__EXERCISE GOAL__: Reproduce word for word the line holding "HALL pin OUT: D1 -> TX" and all lines after it in the data, through the end, leaving out pictures.

Items from a data source:
[Start of section]

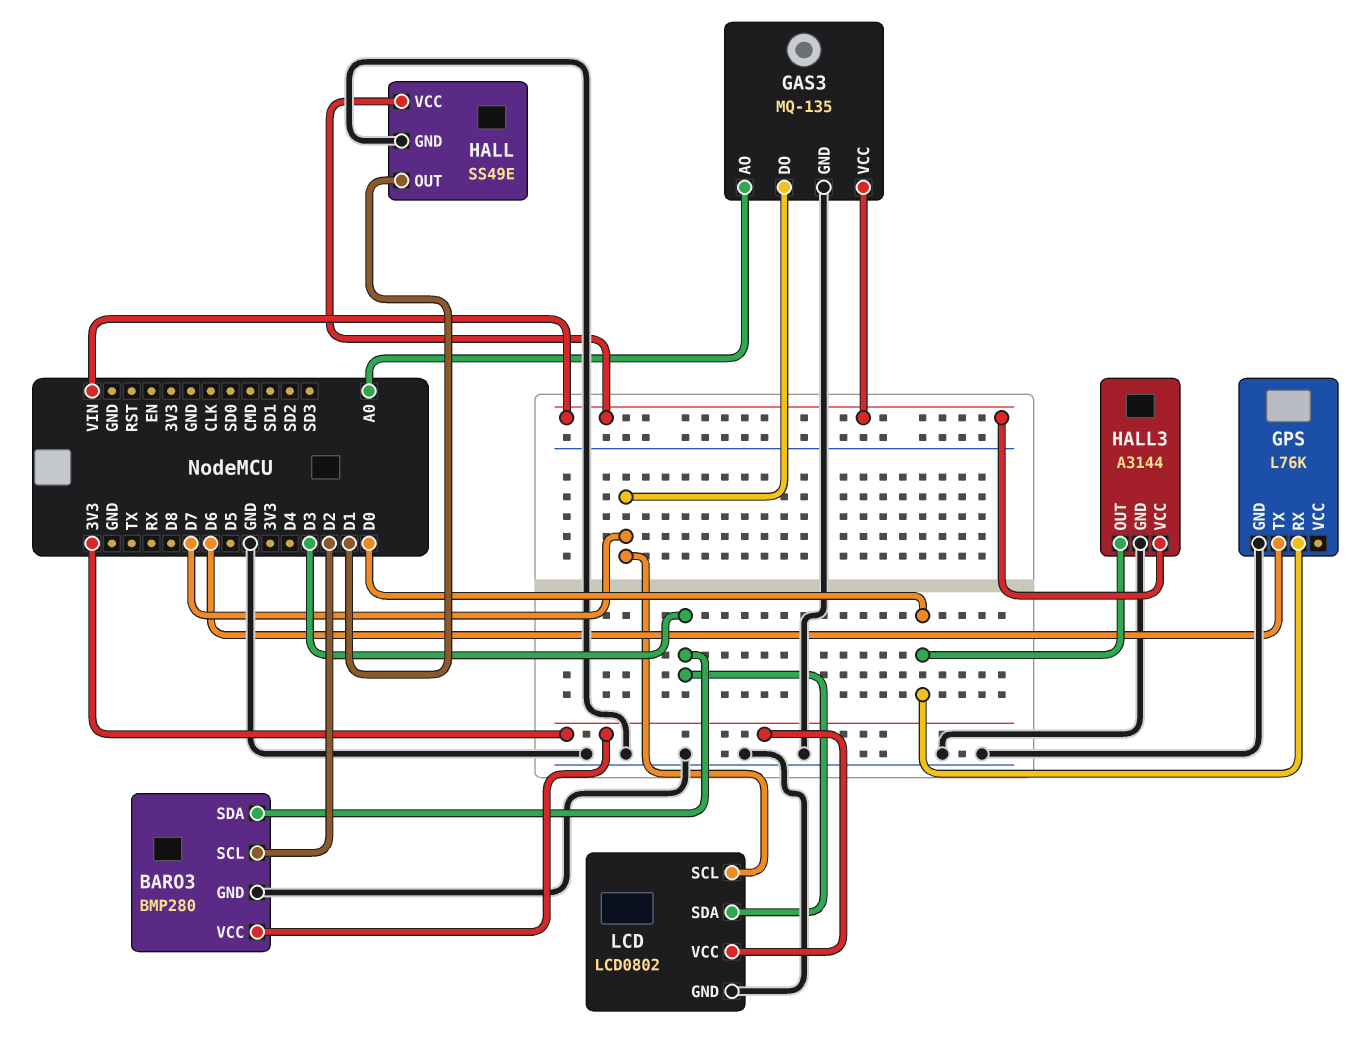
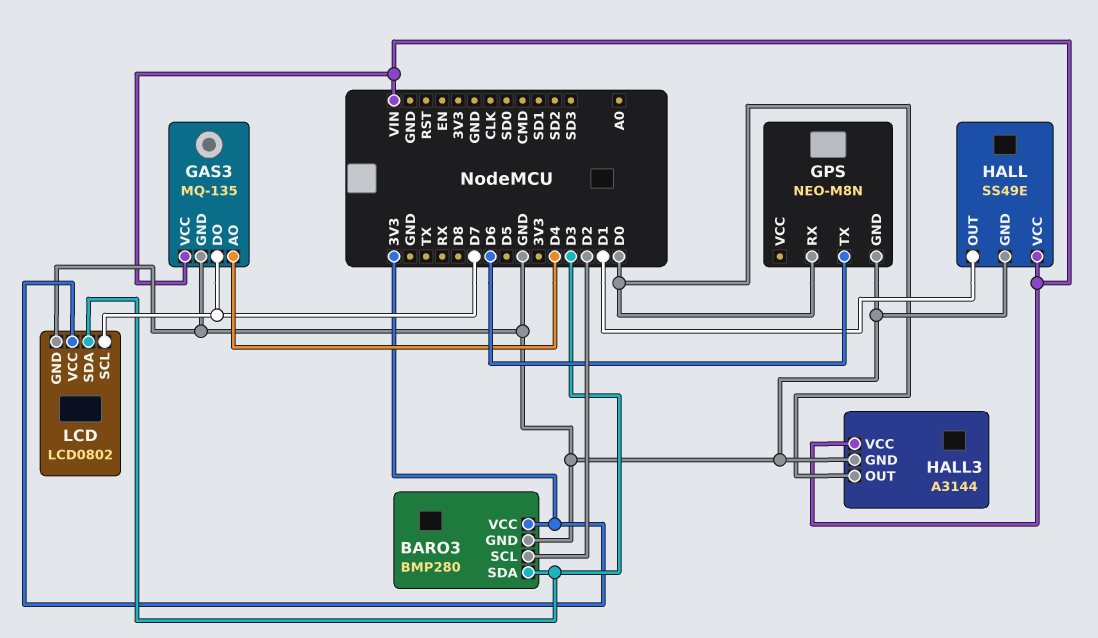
GAS3 pin AO: A0 -> D4
GPS: L76K -> NEO-M8N

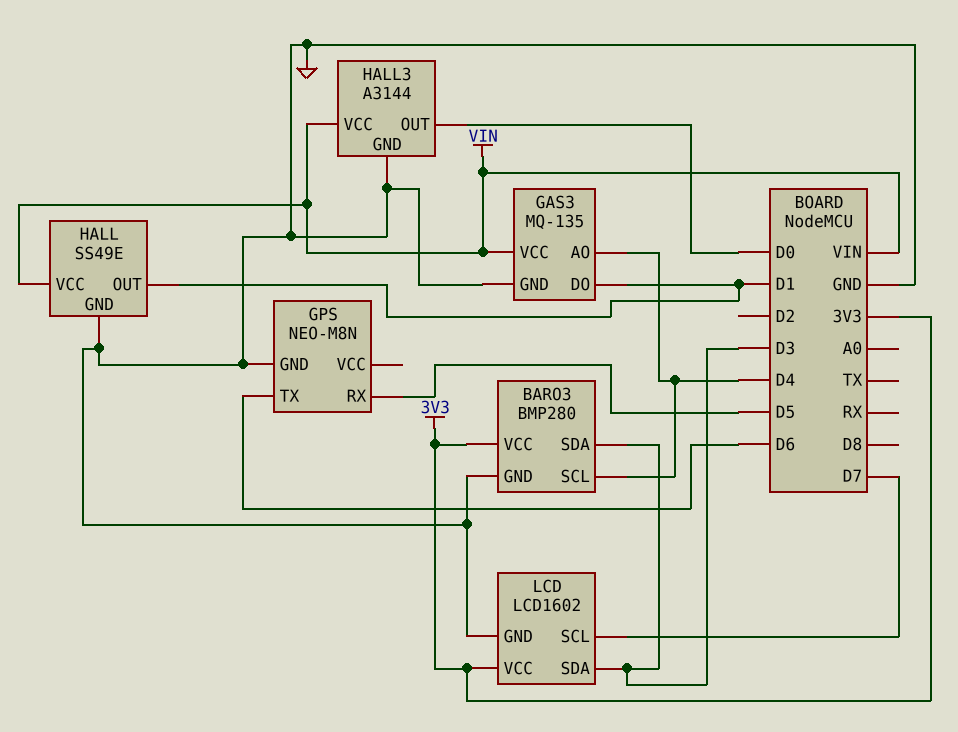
BARO3 pin SCL: D2 -> D4
GAS3 pin DO: D7 -> D1
GPS pin RX: D0 -> D5
LCD: LCD0802 -> LCD1602

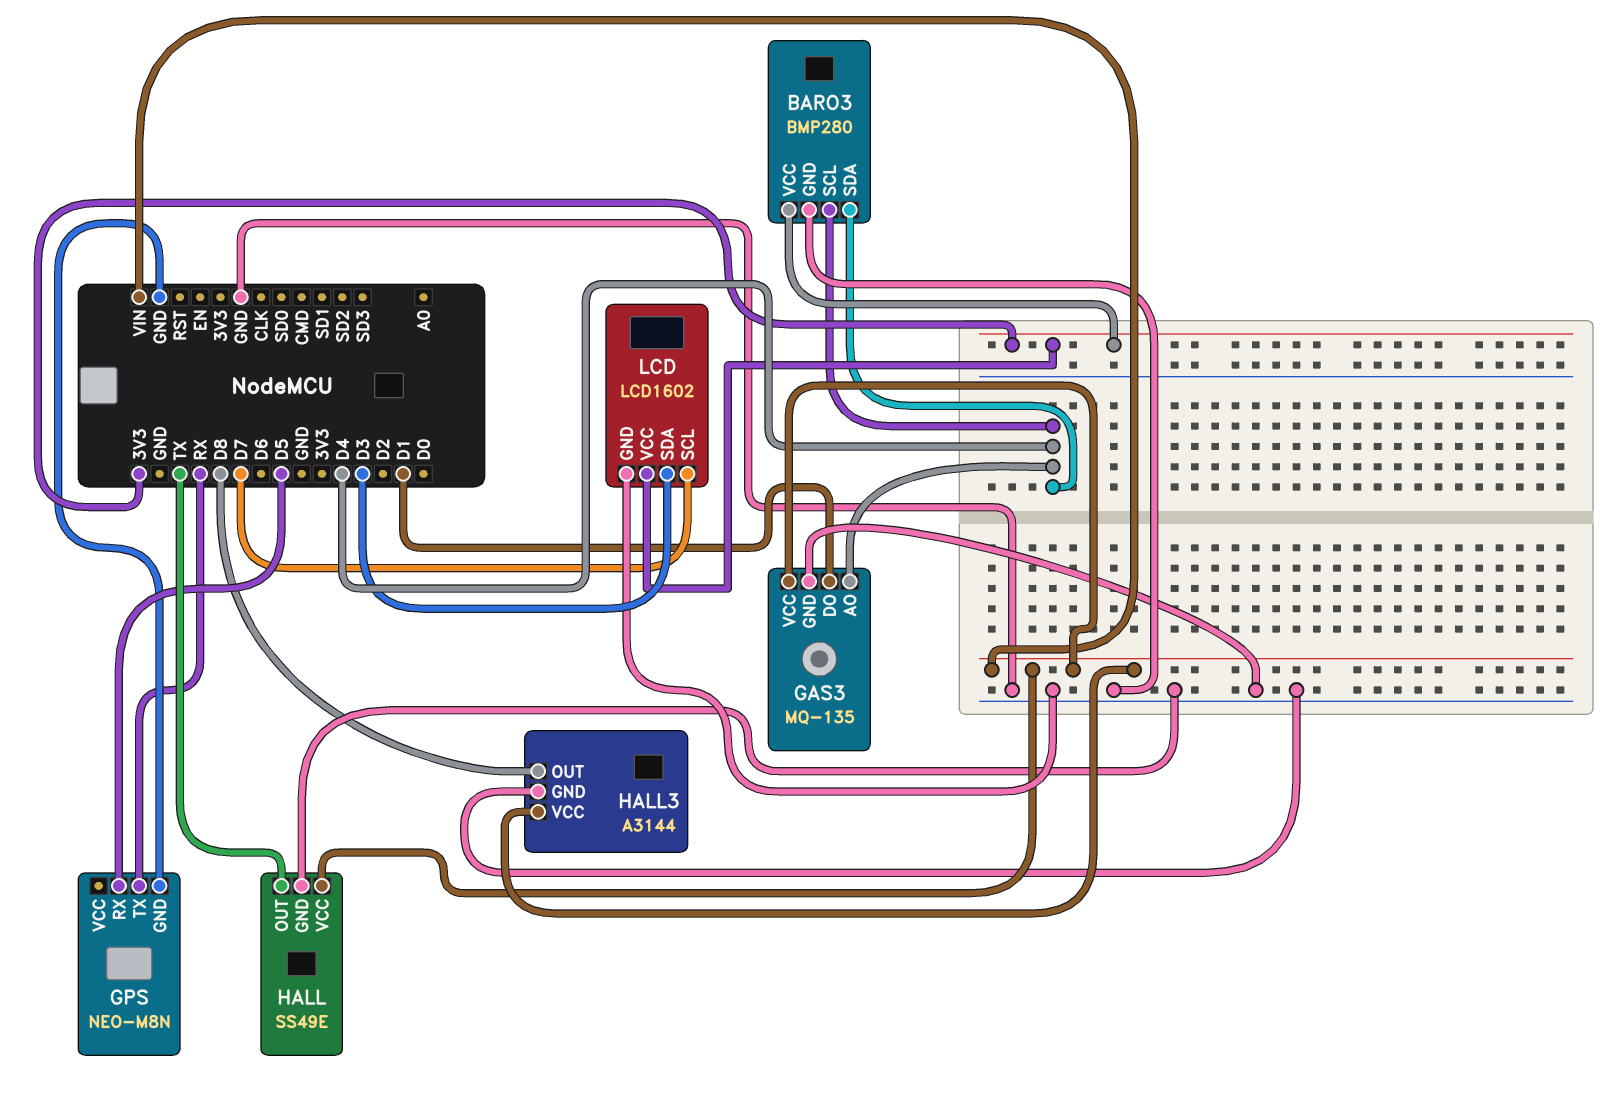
BARO3 pin SDA: D3 -> D4
GPS pin TX: D6 -> RX
HALL pin OUT: D1 -> TX
HALL3 pin OUT: D0 -> D8

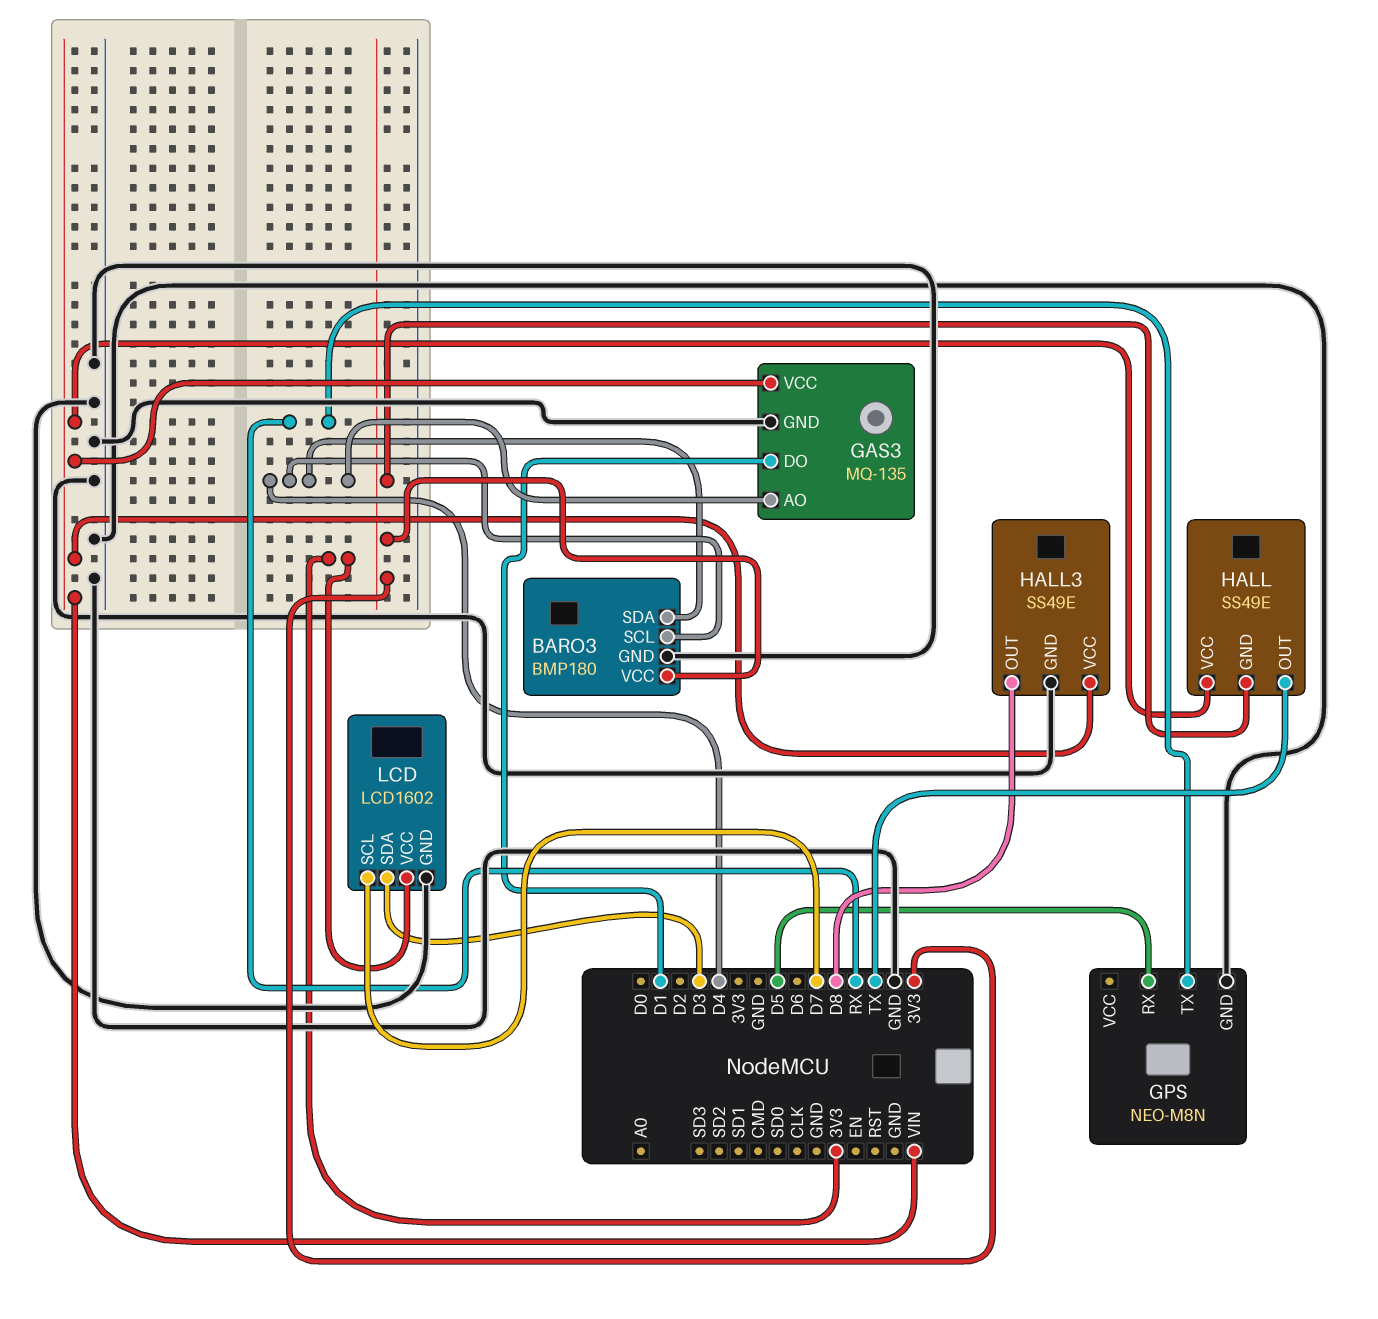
BARO3: BMP280 -> BMP180
HALL pin GND: GND -> 3V3
HALL3: A3144 -> SS49E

[End of section]

__OUTPUT BELOW__:
HALL pin OUT: D1 -> TX
HALL3 pin OUT: D0 -> D8

BARO3: BMP280 -> BMP180
HALL pin GND: GND -> 3V3
HALL3: A3144 -> SS49E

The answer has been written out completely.